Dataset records
* * * * *

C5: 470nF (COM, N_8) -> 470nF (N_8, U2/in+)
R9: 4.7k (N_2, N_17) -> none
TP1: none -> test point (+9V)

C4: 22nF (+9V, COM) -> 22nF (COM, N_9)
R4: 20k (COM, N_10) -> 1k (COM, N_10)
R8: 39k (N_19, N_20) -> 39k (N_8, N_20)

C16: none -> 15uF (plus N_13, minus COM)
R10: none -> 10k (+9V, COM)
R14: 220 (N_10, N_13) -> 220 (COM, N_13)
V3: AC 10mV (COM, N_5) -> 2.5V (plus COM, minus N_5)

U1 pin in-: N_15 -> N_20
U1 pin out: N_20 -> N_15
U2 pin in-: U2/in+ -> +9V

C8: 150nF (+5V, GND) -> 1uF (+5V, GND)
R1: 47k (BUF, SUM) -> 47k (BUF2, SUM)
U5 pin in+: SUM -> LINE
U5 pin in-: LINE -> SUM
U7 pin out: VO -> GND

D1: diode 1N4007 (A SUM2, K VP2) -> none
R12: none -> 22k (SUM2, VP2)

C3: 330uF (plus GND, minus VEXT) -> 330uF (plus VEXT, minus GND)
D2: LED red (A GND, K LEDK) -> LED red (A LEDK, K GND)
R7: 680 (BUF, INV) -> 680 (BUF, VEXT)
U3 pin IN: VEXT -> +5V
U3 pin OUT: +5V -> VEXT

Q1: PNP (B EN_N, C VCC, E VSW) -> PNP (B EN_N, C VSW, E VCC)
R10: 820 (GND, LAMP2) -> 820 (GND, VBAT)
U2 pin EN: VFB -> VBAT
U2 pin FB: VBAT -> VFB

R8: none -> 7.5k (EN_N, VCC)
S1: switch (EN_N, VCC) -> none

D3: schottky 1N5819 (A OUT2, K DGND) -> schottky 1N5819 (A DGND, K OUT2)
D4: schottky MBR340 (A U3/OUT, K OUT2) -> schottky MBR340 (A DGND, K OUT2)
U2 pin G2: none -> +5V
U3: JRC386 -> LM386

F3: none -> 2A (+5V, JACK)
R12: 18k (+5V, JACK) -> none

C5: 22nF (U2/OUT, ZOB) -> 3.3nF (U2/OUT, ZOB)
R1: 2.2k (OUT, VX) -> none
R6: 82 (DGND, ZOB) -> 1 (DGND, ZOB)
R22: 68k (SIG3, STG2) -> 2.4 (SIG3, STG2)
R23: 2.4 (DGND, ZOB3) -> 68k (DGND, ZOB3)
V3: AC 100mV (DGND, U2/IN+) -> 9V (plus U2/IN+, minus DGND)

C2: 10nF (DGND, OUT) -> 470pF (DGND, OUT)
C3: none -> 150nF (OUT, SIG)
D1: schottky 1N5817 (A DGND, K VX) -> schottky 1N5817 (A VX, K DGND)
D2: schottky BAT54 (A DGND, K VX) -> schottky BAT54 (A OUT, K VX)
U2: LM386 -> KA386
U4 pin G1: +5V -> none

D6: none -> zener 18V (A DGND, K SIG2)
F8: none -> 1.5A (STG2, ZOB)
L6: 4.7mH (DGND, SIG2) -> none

* * * * *

__Exercise requirements__
Scanning the data above, copy out every line where "VEXT" is found.

__Answer space__
C3: 330uF (plus GND, minus VEXT) -> 330uF (plus VEXT, minus GND)
R7: 680 (BUF, INV) -> 680 (BUF, VEXT)
U3 pin IN: VEXT -> +5V
U3 pin OUT: +5V -> VEXT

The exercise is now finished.